Assignment. All of the data below must be reproduced word for word, but without its images.

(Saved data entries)
===
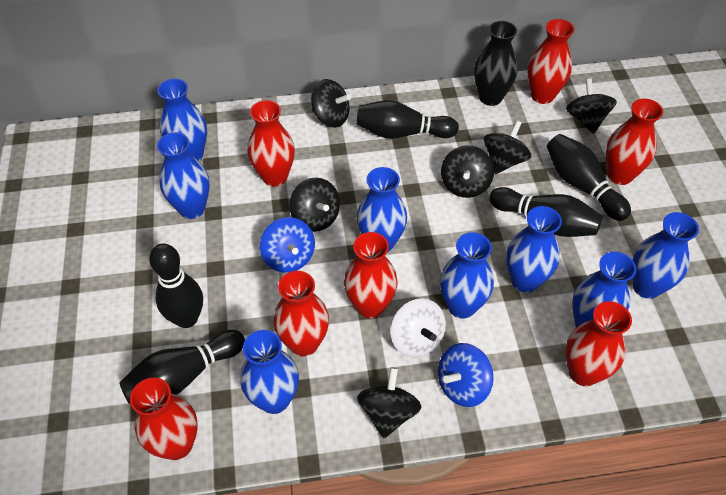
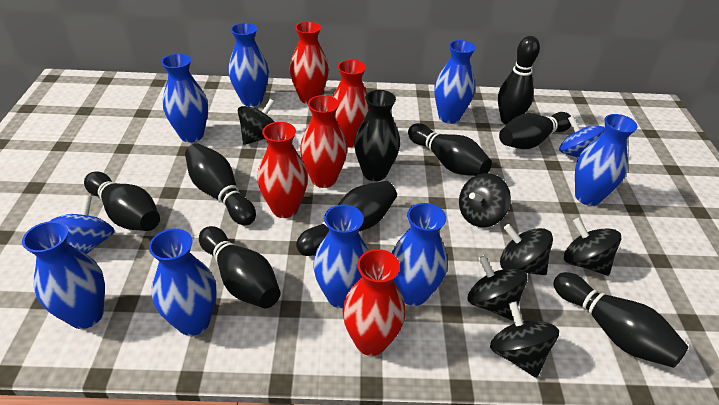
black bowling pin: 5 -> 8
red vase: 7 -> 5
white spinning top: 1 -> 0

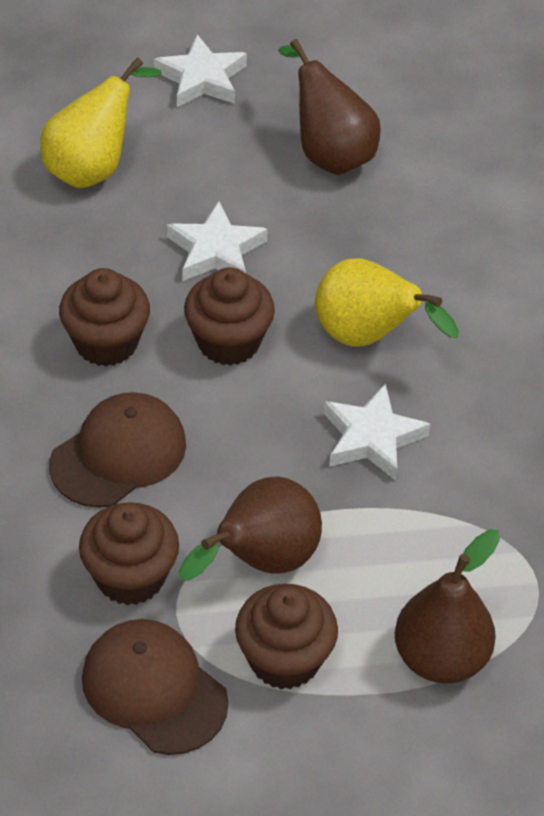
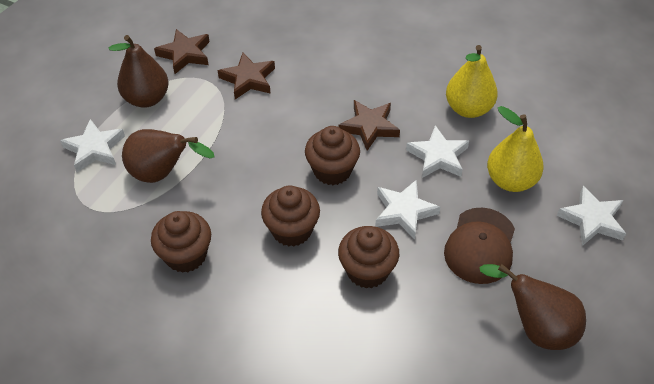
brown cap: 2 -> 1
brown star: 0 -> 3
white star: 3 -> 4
===
Response to the exercise.
black bowling pin: 5 -> 8
red vase: 7 -> 5
white spinning top: 1 -> 0

brown cap: 2 -> 1
brown star: 0 -> 3
white star: 3 -> 4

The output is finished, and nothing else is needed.